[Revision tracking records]
* * *

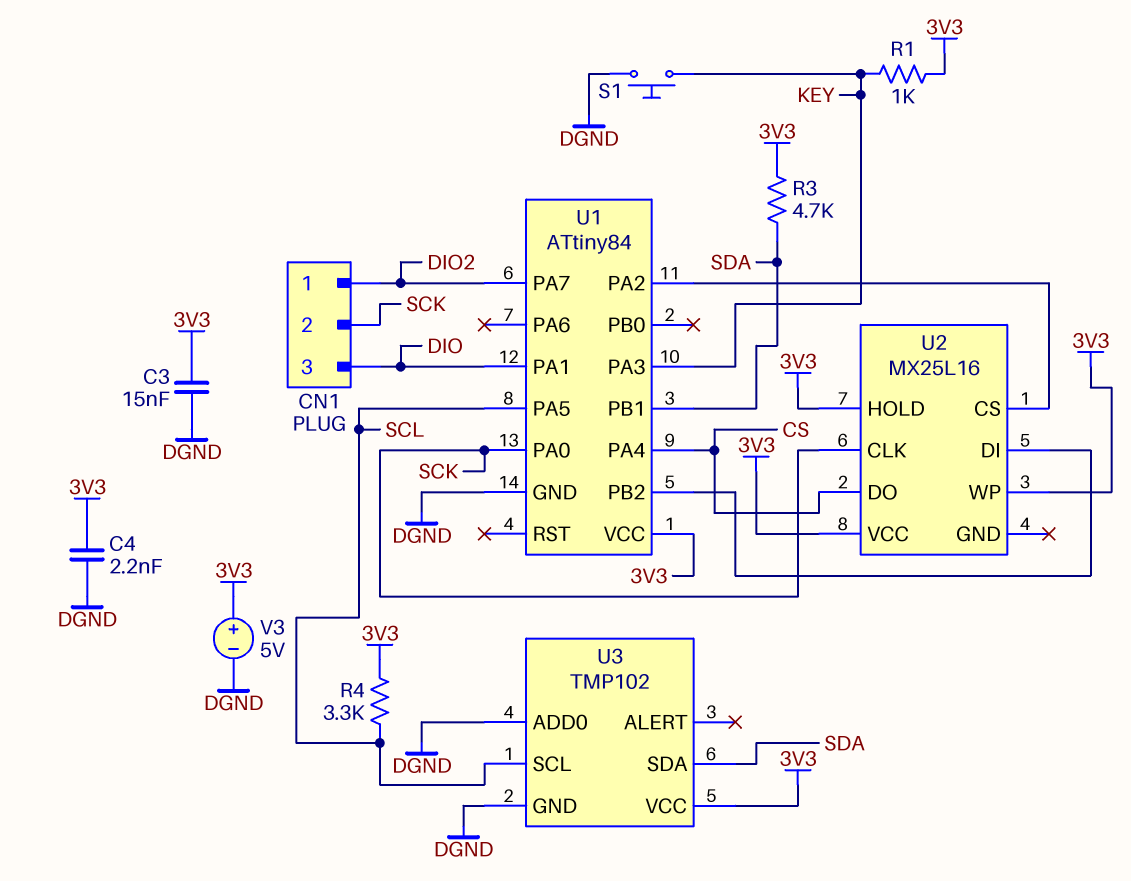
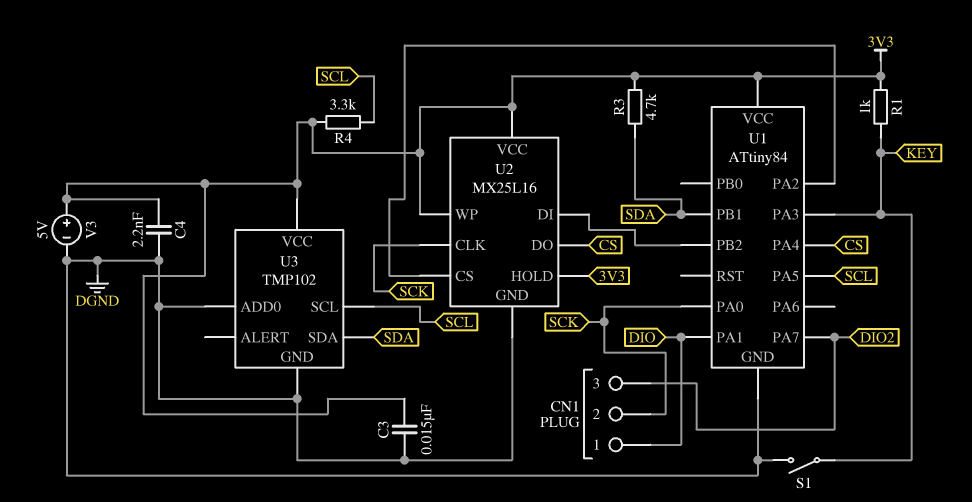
CN1 pin 1: DIO2 -> DIO
CN1 pin 3: DIO -> DIO2
S1: button (DGND, KEY) -> switch (DGND, KEY)
U2 pin GND: none -> DGND

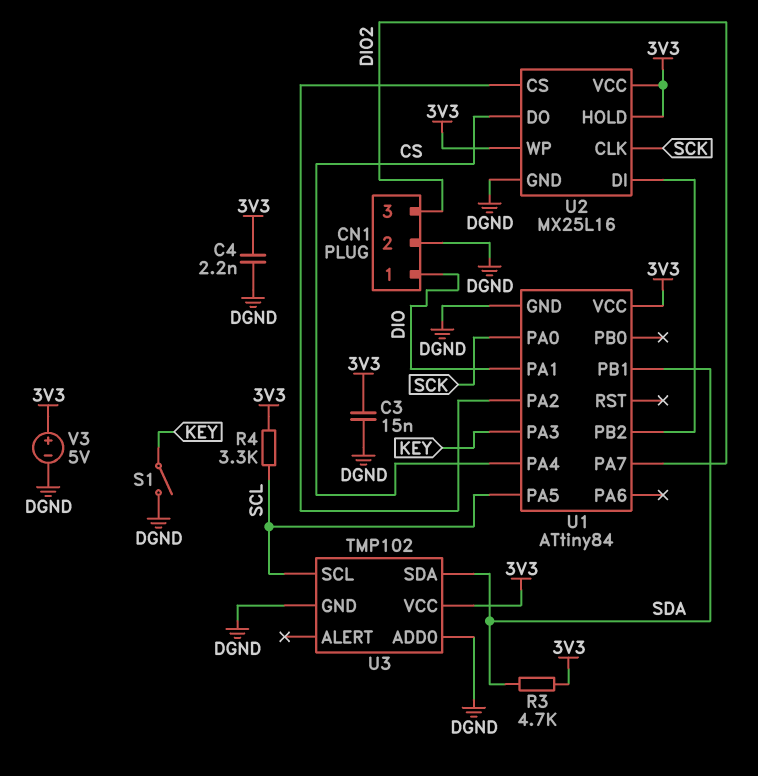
CN1 pin 2: SCK -> DGND
R1: 1k (3V3, KEY) -> none

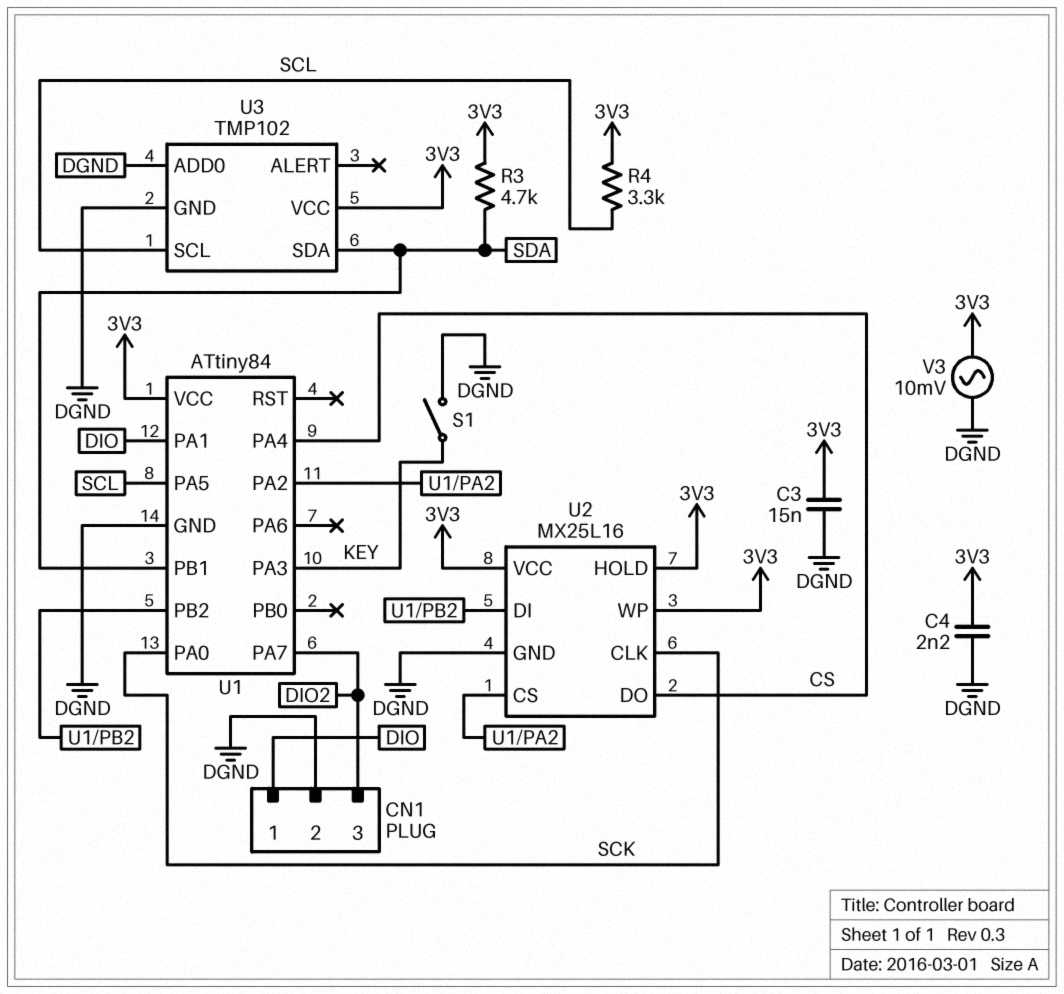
V3: 5V (plus 3V3, minus DGND) -> AC 10mV (3V3, DGND)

* * *

DIRECTIONS: Each line of the entries above that includes "none" counts once; state how many such lines there are, with the number as the only answer.

RESULT BELOW: 2